Go to the line below containing "JOY1 pin VRY: D3 -> D1" and print exactly from there through the line containing "SCALE pin SCK: D0 -> D5", both included. Print nothing else.

Supplied material:

»»

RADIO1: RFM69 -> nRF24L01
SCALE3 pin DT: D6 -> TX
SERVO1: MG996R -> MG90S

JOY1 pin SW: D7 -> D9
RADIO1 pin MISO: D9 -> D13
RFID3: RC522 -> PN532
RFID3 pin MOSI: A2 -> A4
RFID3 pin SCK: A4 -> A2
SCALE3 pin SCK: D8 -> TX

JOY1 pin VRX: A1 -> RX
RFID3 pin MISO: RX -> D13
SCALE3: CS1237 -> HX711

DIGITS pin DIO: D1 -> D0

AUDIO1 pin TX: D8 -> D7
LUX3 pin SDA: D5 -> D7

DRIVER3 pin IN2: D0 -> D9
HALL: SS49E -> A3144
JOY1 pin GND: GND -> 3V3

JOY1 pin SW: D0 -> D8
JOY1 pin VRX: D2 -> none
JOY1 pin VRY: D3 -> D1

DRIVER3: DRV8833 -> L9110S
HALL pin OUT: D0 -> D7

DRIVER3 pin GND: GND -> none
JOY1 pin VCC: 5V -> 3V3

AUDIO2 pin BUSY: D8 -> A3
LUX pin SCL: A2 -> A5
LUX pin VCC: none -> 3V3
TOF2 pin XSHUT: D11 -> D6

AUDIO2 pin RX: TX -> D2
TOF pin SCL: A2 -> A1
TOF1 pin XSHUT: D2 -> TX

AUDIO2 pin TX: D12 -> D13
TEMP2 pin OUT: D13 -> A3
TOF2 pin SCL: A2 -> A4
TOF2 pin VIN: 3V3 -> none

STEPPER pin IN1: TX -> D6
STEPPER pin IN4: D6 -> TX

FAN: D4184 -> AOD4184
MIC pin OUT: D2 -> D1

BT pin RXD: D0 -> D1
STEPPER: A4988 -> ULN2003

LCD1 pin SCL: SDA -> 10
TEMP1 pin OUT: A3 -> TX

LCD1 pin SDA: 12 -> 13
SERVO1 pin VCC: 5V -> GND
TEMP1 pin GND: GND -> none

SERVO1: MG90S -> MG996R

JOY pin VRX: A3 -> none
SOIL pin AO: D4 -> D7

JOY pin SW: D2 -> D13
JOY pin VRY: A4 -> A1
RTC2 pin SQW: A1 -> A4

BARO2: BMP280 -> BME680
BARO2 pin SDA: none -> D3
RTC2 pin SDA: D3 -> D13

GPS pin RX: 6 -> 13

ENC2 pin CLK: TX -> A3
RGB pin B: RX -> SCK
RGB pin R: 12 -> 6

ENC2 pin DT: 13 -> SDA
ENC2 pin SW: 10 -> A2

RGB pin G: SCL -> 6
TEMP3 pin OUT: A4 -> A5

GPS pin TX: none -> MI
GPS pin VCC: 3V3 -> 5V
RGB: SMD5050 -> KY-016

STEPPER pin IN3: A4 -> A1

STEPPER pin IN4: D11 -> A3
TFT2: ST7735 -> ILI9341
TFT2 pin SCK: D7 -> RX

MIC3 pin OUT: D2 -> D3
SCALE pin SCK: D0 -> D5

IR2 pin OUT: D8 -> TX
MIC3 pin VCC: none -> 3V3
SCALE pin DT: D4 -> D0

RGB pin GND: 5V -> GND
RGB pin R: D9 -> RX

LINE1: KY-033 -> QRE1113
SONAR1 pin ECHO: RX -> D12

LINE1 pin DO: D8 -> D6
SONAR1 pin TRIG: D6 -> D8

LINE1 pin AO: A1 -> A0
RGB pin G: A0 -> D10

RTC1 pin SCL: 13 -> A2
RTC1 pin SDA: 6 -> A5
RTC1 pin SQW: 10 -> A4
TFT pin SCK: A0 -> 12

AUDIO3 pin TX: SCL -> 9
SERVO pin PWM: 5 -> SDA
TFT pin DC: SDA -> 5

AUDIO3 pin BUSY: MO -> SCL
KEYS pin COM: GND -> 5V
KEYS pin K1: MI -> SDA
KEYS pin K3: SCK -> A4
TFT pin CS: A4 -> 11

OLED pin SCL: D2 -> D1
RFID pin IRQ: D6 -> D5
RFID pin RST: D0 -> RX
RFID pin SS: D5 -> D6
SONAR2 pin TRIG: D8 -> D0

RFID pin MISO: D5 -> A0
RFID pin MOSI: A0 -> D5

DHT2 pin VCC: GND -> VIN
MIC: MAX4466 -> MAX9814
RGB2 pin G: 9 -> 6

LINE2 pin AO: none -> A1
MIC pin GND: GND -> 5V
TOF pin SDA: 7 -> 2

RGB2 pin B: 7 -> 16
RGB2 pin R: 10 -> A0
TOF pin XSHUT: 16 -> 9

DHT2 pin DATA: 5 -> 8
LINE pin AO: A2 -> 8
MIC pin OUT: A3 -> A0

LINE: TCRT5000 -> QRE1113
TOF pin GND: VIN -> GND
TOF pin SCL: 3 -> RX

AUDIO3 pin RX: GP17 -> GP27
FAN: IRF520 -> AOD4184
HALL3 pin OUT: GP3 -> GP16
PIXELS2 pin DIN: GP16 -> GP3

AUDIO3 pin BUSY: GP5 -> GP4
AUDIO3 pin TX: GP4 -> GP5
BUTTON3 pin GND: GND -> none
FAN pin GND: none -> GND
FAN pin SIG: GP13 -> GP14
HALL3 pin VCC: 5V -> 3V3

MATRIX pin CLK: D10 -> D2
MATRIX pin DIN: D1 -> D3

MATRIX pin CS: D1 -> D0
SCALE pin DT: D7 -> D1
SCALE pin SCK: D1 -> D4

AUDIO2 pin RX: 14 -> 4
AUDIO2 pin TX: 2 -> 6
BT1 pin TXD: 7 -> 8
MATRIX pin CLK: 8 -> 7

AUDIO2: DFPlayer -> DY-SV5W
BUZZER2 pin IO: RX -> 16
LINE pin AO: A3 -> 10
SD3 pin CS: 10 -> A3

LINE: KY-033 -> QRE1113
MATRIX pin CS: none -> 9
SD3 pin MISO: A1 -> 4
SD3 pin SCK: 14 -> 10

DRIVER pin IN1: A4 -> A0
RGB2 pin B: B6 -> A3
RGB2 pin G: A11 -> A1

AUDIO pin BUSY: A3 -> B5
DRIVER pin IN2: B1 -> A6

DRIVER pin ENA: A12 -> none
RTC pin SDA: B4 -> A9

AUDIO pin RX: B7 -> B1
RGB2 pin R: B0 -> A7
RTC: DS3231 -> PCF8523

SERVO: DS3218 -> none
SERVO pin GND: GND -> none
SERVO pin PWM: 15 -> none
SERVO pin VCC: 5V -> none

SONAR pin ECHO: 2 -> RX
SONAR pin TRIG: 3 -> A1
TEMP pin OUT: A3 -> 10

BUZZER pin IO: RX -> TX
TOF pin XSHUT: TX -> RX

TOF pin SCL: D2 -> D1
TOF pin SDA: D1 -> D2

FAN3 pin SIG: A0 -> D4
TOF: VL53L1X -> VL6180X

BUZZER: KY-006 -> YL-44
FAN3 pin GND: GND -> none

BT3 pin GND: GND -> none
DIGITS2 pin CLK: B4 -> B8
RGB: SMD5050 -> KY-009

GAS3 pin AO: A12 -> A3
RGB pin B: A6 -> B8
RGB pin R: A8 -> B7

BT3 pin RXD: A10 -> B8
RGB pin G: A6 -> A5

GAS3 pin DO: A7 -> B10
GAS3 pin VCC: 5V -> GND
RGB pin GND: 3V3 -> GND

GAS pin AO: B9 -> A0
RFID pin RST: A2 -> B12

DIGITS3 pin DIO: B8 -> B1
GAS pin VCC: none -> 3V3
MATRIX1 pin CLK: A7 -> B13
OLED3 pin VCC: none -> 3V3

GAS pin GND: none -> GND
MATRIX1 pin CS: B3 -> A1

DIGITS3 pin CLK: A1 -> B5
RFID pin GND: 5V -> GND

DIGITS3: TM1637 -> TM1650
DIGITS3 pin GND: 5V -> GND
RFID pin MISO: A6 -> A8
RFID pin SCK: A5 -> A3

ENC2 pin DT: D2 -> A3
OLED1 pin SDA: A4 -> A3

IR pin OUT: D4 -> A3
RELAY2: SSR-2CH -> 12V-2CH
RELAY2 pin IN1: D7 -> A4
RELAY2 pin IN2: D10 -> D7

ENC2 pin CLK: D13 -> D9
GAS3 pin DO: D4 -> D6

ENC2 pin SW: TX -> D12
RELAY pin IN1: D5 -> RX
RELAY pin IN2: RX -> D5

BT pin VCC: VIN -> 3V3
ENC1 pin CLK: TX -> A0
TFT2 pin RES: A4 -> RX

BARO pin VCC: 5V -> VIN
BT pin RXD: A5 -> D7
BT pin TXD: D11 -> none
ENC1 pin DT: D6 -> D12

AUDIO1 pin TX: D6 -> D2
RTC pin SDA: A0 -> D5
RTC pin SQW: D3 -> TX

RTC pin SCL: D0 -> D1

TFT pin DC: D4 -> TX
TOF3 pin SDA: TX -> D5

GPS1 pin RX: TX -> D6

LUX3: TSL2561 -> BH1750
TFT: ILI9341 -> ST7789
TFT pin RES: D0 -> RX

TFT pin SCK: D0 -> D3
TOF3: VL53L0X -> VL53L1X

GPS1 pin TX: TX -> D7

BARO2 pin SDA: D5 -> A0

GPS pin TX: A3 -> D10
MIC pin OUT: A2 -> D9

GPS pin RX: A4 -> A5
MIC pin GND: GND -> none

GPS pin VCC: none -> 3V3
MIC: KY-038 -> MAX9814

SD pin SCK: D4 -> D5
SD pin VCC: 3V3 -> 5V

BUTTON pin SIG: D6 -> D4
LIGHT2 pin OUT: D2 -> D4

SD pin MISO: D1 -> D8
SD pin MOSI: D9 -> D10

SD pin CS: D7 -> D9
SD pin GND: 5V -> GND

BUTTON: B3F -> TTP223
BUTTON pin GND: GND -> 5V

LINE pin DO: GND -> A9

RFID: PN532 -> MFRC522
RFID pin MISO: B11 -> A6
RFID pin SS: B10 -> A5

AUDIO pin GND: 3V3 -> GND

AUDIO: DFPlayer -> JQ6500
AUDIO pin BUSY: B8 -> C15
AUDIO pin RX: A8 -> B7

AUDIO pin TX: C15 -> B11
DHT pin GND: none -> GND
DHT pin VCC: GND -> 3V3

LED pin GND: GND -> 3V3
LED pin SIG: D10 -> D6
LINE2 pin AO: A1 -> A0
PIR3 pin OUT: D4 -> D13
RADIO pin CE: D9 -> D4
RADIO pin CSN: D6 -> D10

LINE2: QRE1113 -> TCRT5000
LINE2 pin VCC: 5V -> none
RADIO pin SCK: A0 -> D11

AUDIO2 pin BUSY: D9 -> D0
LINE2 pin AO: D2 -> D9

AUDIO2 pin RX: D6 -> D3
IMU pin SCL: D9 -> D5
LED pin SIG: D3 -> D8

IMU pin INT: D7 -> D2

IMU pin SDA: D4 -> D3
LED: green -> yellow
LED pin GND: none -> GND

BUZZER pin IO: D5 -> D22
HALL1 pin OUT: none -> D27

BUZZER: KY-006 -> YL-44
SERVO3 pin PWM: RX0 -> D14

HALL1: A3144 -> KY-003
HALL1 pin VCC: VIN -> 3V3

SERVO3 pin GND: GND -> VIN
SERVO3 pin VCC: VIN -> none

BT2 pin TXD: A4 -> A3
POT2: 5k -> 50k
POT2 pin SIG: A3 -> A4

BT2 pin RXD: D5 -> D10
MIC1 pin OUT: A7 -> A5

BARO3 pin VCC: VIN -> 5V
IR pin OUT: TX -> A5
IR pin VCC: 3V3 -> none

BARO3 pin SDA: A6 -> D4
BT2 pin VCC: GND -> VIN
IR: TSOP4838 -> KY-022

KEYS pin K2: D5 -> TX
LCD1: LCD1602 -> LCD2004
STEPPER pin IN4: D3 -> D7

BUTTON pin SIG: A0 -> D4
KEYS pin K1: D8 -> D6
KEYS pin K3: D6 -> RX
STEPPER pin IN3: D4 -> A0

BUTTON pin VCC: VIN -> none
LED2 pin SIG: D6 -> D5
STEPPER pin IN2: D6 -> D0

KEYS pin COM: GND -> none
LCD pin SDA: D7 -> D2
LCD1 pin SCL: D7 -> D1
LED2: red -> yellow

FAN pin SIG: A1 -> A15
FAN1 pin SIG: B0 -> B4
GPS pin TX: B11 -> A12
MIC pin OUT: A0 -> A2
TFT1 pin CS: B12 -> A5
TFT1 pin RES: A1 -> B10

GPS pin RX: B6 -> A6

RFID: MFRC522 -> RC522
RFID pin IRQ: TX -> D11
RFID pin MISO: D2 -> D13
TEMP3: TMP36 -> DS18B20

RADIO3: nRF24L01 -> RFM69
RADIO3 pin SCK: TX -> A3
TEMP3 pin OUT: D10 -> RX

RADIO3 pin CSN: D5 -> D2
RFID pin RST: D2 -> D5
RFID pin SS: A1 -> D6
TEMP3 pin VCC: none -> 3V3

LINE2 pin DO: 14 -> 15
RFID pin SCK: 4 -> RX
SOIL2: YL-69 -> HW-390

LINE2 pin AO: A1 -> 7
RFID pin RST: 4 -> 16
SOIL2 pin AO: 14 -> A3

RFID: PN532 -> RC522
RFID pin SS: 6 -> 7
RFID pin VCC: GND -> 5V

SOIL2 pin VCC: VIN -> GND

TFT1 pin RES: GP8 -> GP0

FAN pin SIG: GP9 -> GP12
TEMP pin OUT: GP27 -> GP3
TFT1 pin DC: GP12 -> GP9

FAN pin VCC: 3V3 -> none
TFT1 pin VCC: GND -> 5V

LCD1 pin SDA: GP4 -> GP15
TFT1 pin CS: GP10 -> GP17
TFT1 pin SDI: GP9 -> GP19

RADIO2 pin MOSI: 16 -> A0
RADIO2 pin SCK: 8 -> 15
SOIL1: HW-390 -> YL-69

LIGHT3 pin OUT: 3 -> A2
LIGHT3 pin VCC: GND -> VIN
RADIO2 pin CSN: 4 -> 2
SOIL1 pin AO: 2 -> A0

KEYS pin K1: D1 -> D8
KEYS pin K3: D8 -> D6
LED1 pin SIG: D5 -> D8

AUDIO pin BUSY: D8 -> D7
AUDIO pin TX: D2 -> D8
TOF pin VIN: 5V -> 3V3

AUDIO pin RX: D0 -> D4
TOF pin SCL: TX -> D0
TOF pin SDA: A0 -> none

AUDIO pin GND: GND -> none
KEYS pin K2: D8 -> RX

««

The answer:
JOY1 pin VRY: D3 -> D1

DRIVER3: DRV8833 -> L9110S
HALL pin OUT: D0 -> D7

DRIVER3 pin GND: GND -> none
JOY1 pin VCC: 5V -> 3V3

AUDIO2 pin BUSY: D8 -> A3
LUX pin SCL: A2 -> A5
LUX pin VCC: none -> 3V3
TOF2 pin XSHUT: D11 -> D6

AUDIO2 pin RX: TX -> D2
TOF pin SCL: A2 -> A1
TOF1 pin XSHUT: D2 -> TX

AUDIO2 pin TX: D12 -> D13
TEMP2 pin OUT: D13 -> A3
TOF2 pin SCL: A2 -> A4
TOF2 pin VIN: 3V3 -> none

STEPPER pin IN1: TX -> D6
STEPPER pin IN4: D6 -> TX

FAN: D4184 -> AOD4184
MIC pin OUT: D2 -> D1

BT pin RXD: D0 -> D1
STEPPER: A4988 -> ULN2003

LCD1 pin SCL: SDA -> 10
TEMP1 pin OUT: A3 -> TX

LCD1 pin SDA: 12 -> 13
SERVO1 pin VCC: 5V -> GND
TEMP1 pin GND: GND -> none

SERVO1: MG90S -> MG996R

JOY pin VRX: A3 -> none
SOIL pin AO: D4 -> D7

JOY pin SW: D2 -> D13
JOY pin VRY: A4 -> A1
RTC2 pin SQW: A1 -> A4

BARO2: BMP280 -> BME680
BARO2 pin SDA: none -> D3
RTC2 pin SDA: D3 -> D13

GPS pin RX: 6 -> 13

ENC2 pin CLK: TX -> A3
RGB pin B: RX -> SCK
RGB pin R: 12 -> 6

ENC2 pin DT: 13 -> SDA
ENC2 pin SW: 10 -> A2

RGB pin G: SCL -> 6
TEMP3 pin OUT: A4 -> A5

GPS pin TX: none -> MI
GPS pin VCC: 3V3 -> 5V
RGB: SMD5050 -> KY-016

STEPPER pin IN3: A4 -> A1

STEPPER pin IN4: D11 -> A3
TFT2: ST7735 -> ILI9341
TFT2 pin SCK: D7 -> RX

MIC3 pin OUT: D2 -> D3
SCALE pin SCK: D0 -> D5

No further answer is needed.